== Brief ==
Taking the listing below, restate word for word each line from the line with "blue shoe: [172,315,238,365]" to the line with "orange shoe: [187,190,240,227]", ends included, and stop there.

== Entries shown ==
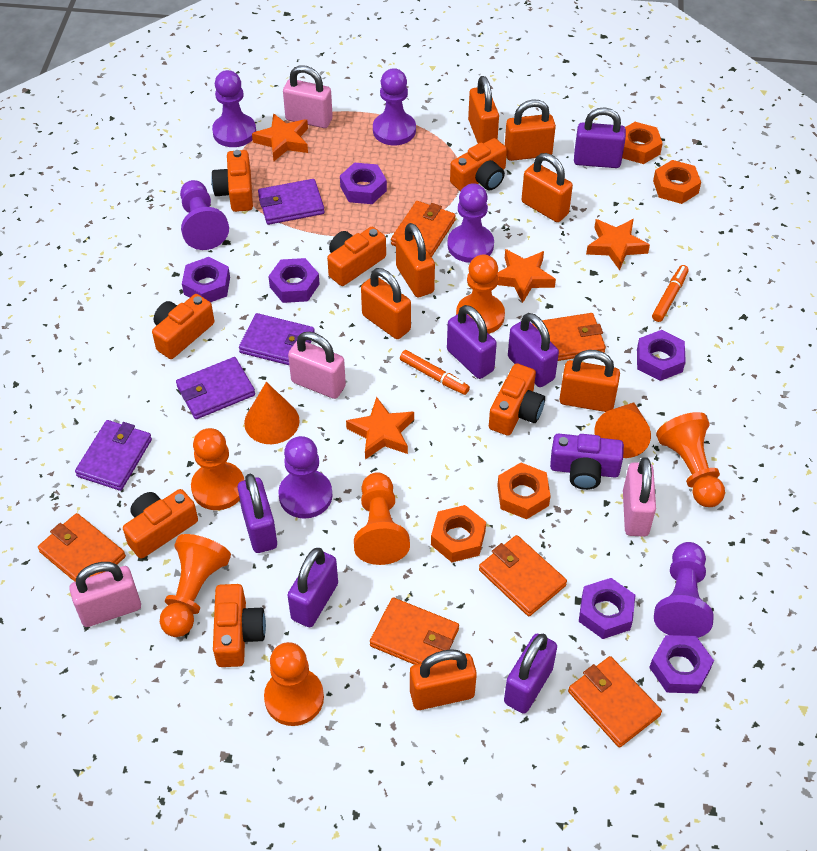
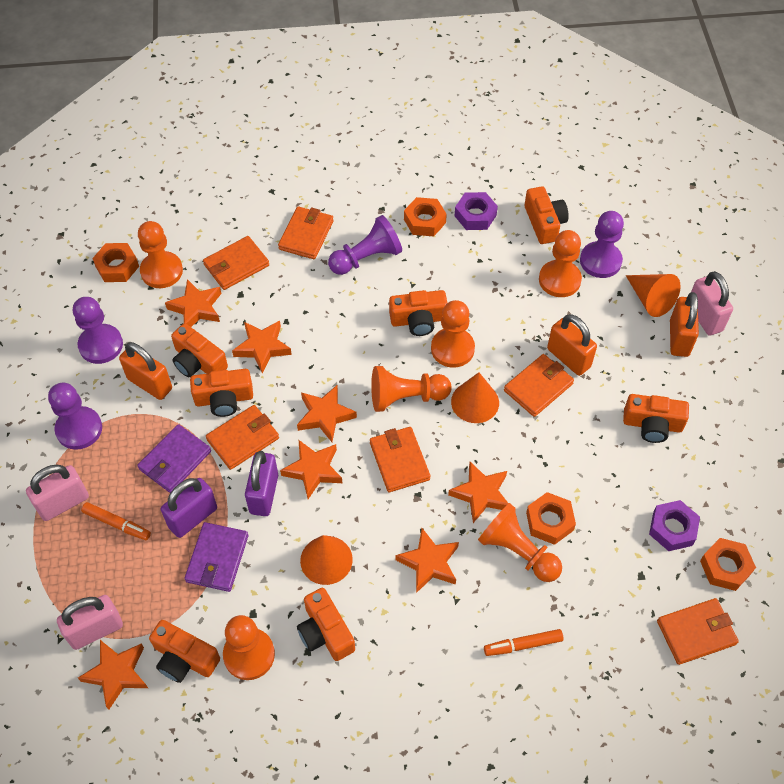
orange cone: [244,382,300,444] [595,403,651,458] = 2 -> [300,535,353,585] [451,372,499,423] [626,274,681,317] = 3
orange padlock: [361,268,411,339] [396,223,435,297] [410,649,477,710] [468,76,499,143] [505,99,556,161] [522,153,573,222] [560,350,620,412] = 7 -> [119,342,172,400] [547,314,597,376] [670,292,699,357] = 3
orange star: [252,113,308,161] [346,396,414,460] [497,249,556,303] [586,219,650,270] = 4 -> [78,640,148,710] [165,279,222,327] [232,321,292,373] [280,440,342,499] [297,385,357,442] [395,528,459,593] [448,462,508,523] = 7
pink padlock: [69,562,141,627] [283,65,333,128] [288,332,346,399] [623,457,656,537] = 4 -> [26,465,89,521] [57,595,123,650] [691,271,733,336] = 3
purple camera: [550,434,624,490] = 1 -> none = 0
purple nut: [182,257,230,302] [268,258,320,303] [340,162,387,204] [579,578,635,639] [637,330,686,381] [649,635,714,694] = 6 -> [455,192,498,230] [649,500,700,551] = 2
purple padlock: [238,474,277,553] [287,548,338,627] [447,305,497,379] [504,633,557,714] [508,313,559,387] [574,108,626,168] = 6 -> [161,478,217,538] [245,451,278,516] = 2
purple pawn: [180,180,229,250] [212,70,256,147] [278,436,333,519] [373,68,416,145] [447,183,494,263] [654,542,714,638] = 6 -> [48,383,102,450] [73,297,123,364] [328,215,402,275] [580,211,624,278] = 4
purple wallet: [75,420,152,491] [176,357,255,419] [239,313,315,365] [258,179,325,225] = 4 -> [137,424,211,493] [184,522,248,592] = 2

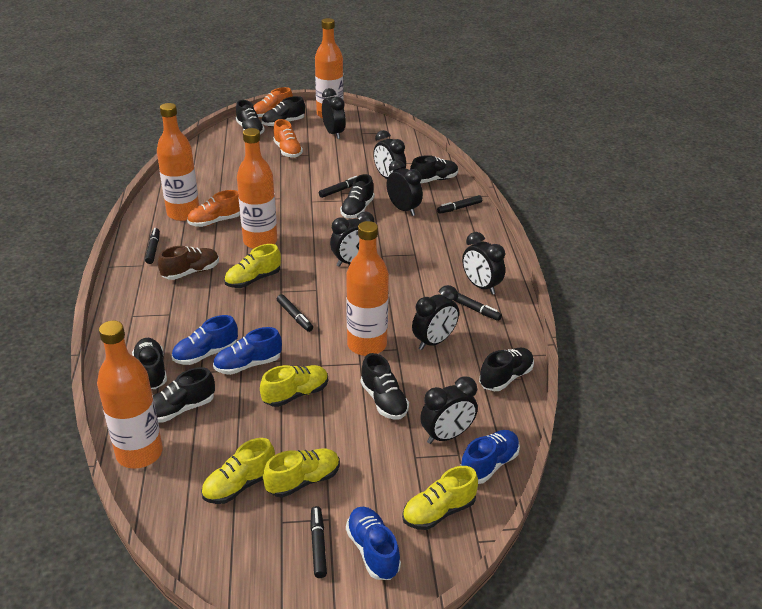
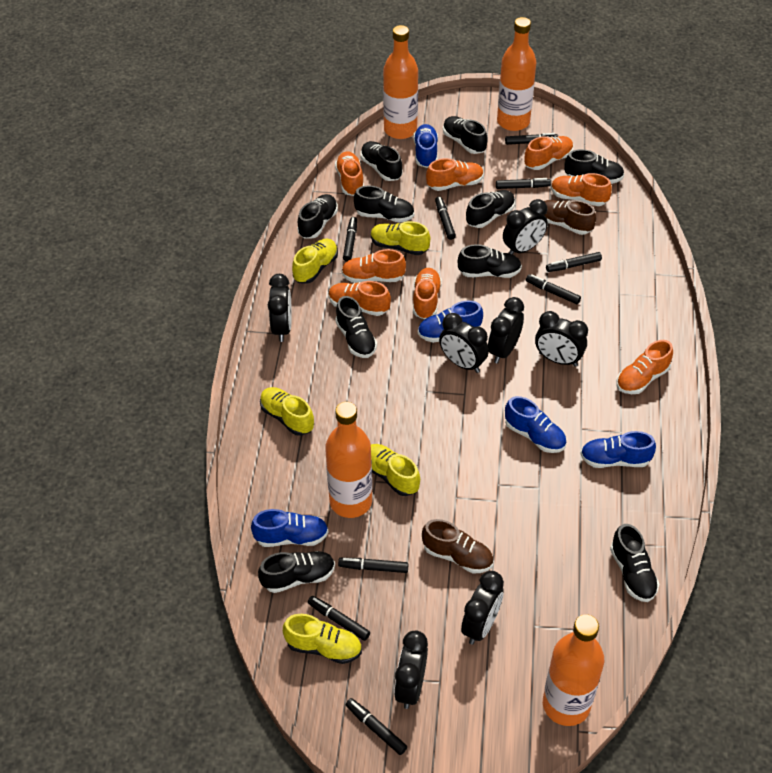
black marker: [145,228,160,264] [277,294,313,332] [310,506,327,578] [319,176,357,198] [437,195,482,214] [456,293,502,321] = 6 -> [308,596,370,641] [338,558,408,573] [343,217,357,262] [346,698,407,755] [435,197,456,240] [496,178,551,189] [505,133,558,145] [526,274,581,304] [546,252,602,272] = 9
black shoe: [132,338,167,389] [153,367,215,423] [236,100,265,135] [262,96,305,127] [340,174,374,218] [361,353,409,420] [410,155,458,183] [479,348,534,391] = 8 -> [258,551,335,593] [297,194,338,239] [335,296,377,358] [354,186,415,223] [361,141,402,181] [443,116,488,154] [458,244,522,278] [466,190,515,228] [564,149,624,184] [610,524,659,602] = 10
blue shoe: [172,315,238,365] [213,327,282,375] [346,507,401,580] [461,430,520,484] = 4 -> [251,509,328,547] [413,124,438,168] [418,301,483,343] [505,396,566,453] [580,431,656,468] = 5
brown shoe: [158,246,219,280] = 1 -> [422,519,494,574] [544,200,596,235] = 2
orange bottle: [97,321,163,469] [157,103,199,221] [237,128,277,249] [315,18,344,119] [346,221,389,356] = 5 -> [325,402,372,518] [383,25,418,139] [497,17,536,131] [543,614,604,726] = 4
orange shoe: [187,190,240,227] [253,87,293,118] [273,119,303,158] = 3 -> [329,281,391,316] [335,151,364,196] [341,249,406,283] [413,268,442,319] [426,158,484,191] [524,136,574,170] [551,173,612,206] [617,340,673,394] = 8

...

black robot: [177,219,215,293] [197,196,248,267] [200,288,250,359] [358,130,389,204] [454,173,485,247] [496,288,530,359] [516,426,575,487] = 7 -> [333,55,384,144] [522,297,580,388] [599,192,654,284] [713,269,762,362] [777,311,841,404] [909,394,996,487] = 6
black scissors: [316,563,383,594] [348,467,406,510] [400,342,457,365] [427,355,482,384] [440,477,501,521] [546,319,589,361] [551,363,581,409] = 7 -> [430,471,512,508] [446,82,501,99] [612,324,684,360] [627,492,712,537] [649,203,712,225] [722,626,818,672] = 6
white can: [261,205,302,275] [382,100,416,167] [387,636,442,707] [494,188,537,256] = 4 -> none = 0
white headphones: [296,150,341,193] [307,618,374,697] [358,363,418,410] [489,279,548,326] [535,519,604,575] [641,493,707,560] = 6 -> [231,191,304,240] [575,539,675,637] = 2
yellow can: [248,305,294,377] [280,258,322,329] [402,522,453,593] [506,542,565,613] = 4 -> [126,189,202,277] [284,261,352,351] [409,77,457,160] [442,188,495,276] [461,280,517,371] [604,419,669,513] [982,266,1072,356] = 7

...

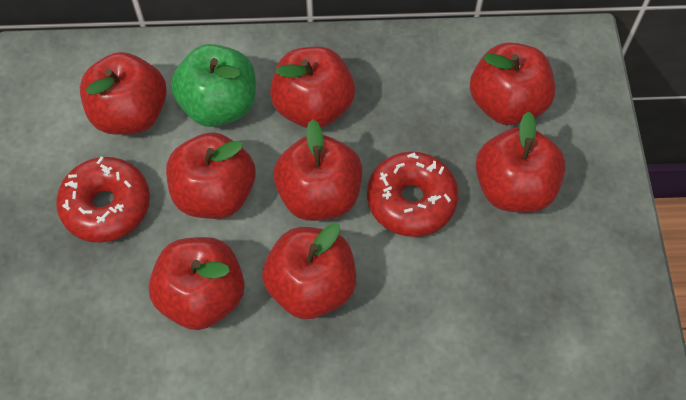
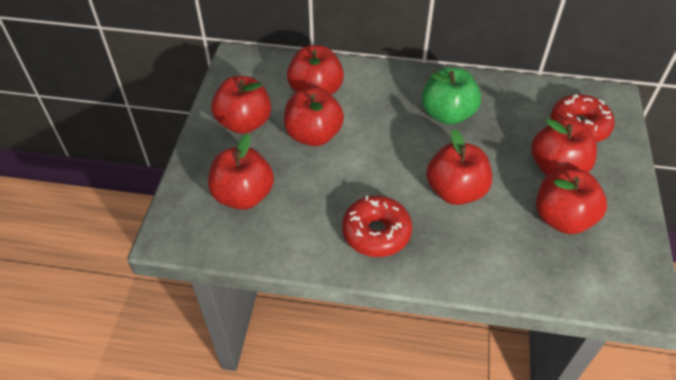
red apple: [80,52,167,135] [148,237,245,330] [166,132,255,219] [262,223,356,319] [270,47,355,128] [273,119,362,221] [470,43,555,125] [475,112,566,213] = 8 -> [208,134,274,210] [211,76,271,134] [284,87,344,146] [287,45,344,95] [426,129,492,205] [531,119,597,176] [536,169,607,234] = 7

== Written response ==
blue shoe: [172,315,238,365] [213,327,282,375] [346,507,401,580] [461,430,520,484] = 4 -> [251,509,328,547] [413,124,438,168] [418,301,483,343] [505,396,566,453] [580,431,656,468] = 5
brown shoe: [158,246,219,280] = 1 -> [422,519,494,574] [544,200,596,235] = 2
orange bottle: [97,321,163,469] [157,103,199,221] [237,128,277,249] [315,18,344,119] [346,221,389,356] = 5 -> [325,402,372,518] [383,25,418,139] [497,17,536,131] [543,614,604,726] = 4
orange shoe: [187,190,240,227] [253,87,293,118] [273,119,303,158] = 3 -> [329,281,391,316] [335,151,364,196] [341,249,406,283] [413,268,442,319] [426,158,484,191] [524,136,574,170] [551,173,612,206] [617,340,673,394] = 8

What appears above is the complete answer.